[Itemized modification records]
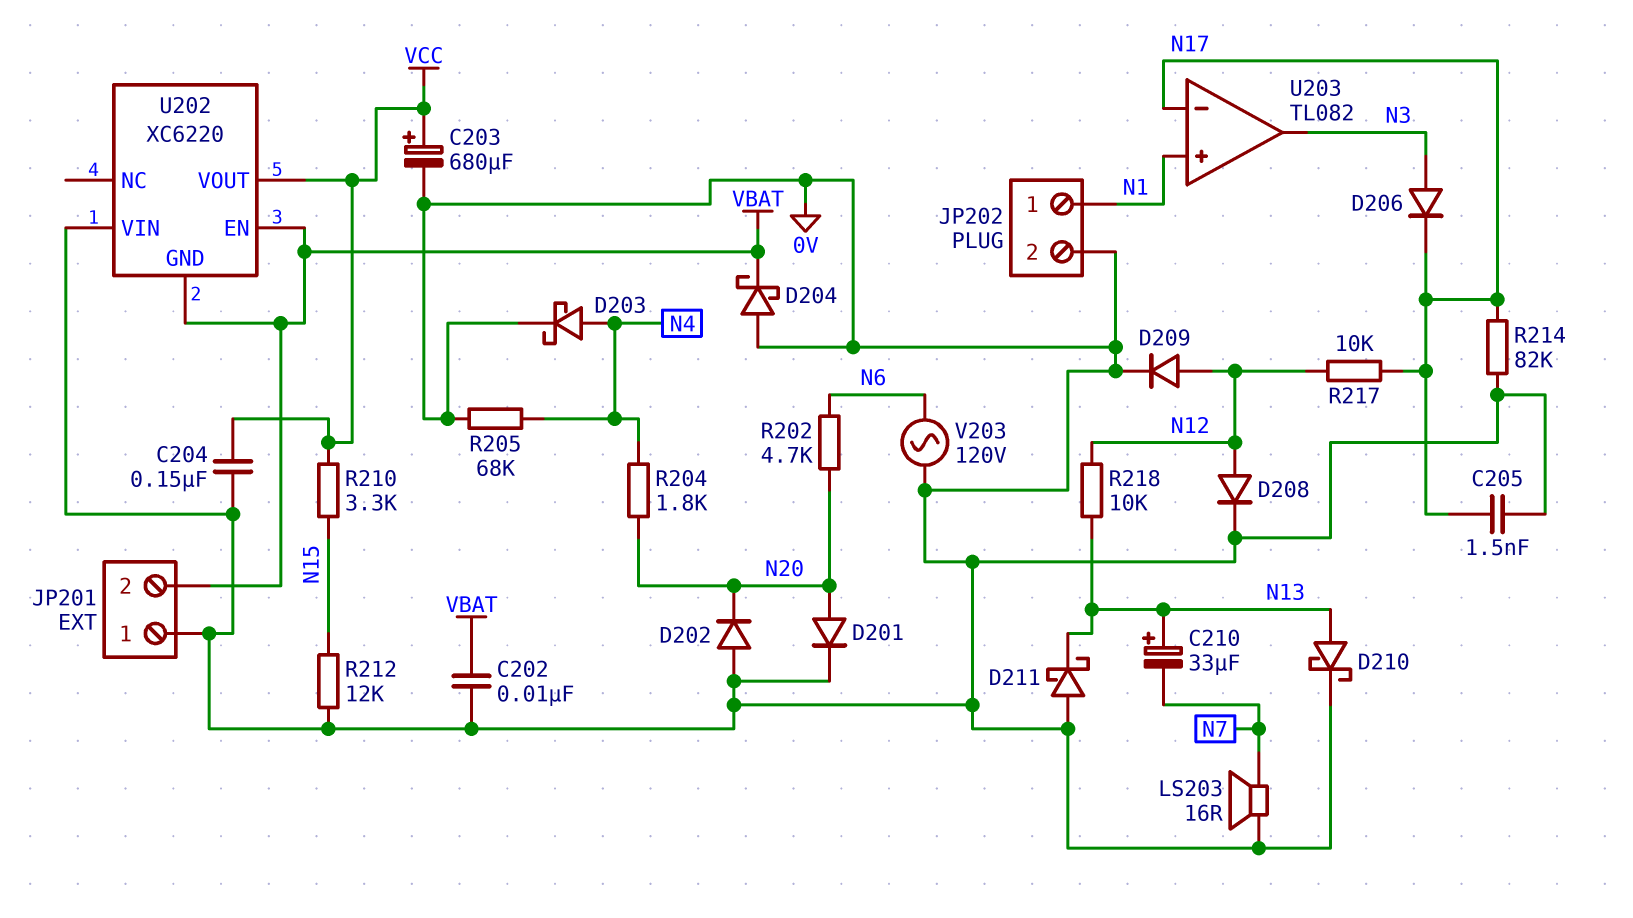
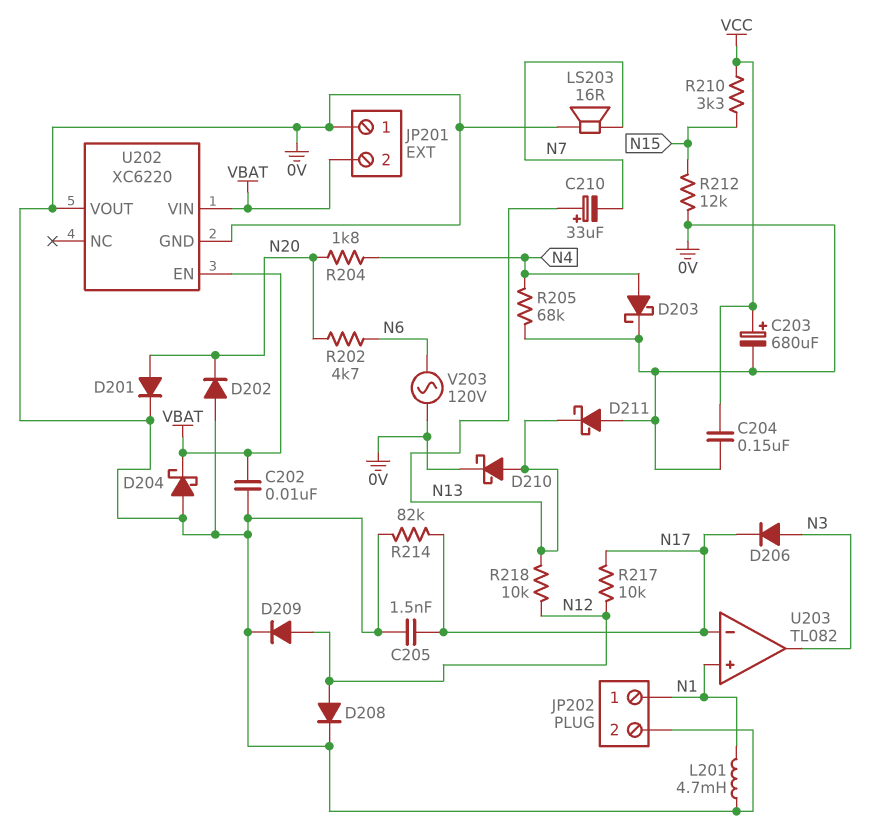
L201: none -> 4.7mH (0V, N1)
U202 pin GND: VBAT -> 0V
U202 pin VIN: 0V -> VBAT
U202 pin VOUT: VCC -> 0V

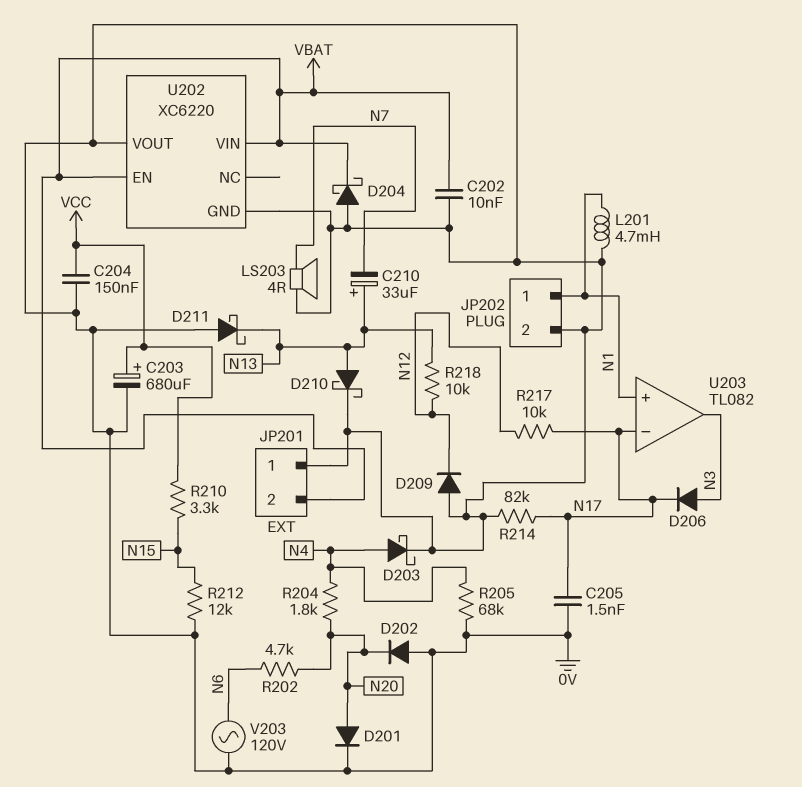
D208: diode (A N12, K 0V) -> none
D209: diode (A N12, K 0V) -> diode (A 0V, K N12)
LS203: speaker 16R (0V, N7) -> speaker 4R (0V, N7)

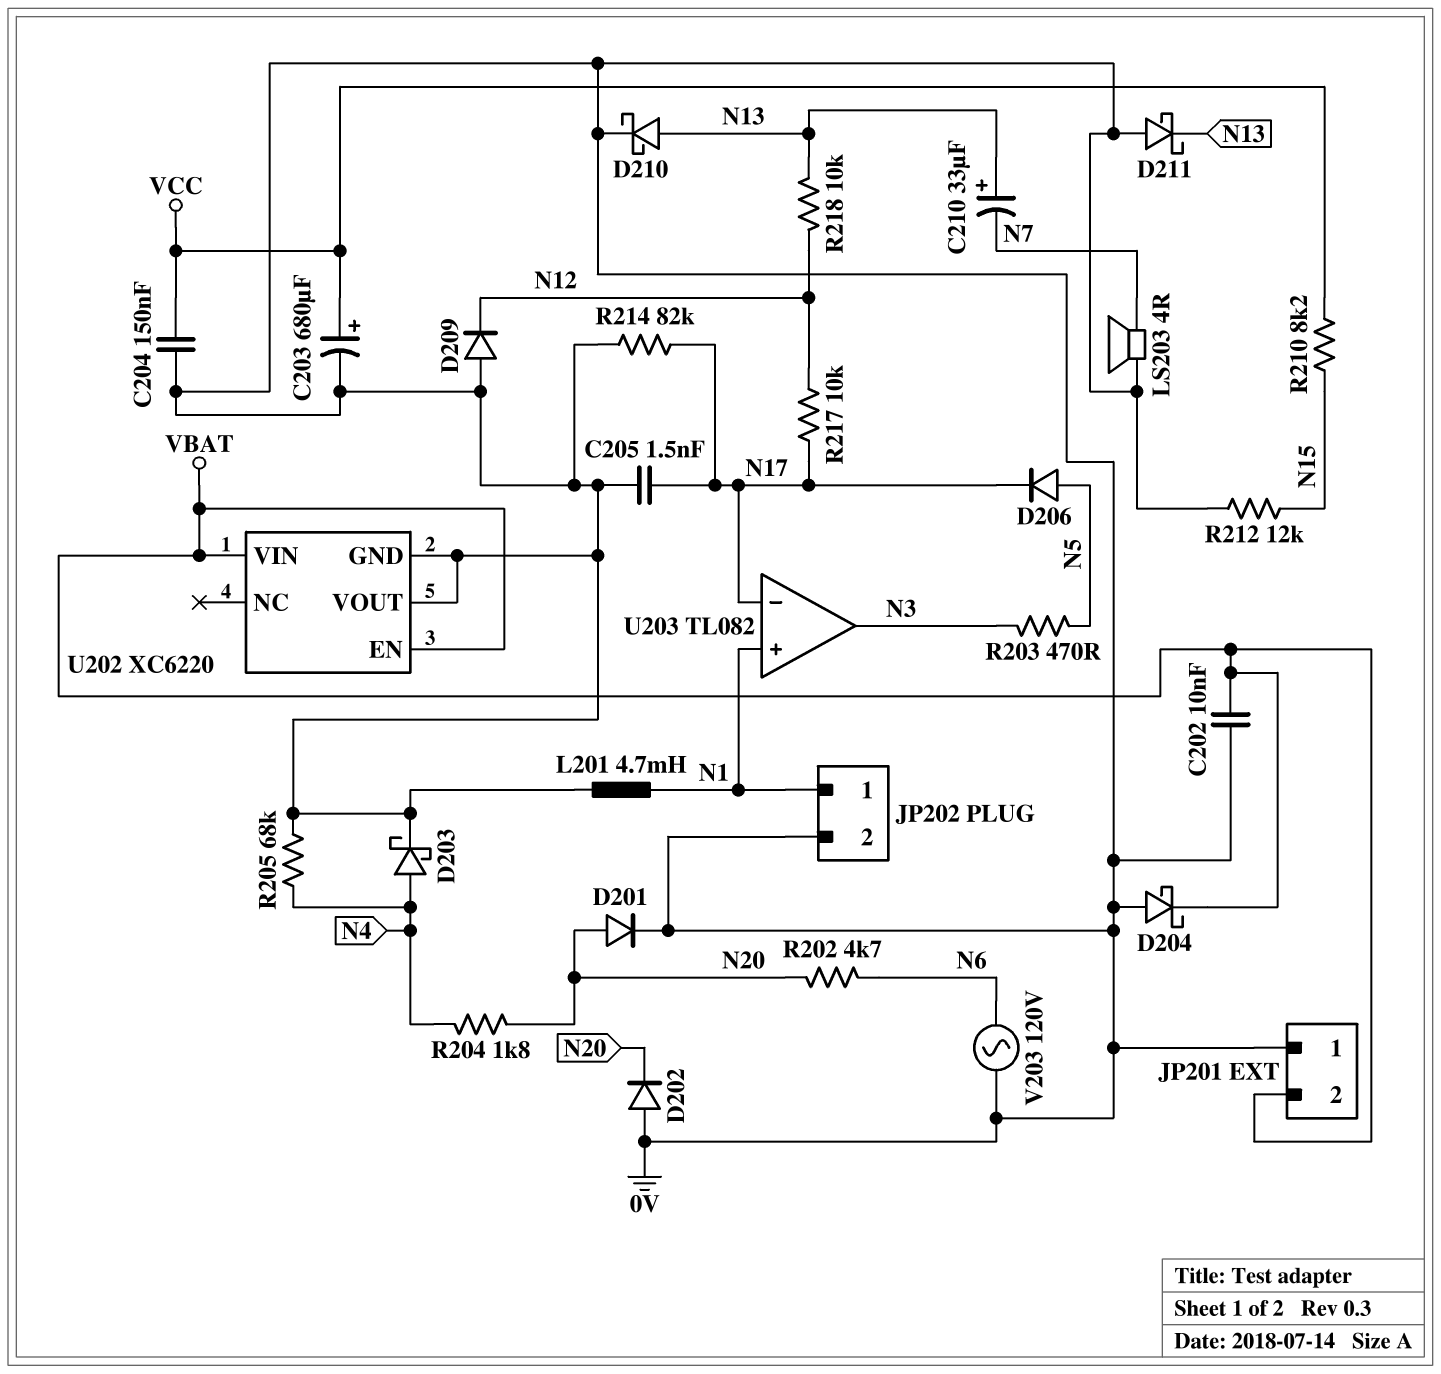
D206: diode (A N3, K N17) -> diode (A N5, K N17)
R203: none -> 470 (N3, N5)
R210: 3.3k (N15, VCC) -> 8.2k (N15, VCC)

- **About this exercise**: Return the records exactly. Don't carry the pictures over.

- **Exercise answer**:
L201: none -> 4.7mH (0V, N1)
U202 pin GND: VBAT -> 0V
U202 pin VIN: 0V -> VBAT
U202 pin VOUT: VCC -> 0V

D208: diode (A N12, K 0V) -> none
D209: diode (A N12, K 0V) -> diode (A 0V, K N12)
LS203: speaker 16R (0V, N7) -> speaker 4R (0V, N7)

D206: diode (A N3, K N17) -> diode (A N5, K N17)
R203: none -> 470 (N3, N5)
R210: 3.3k (N15, VCC) -> 8.2k (N15, VCC)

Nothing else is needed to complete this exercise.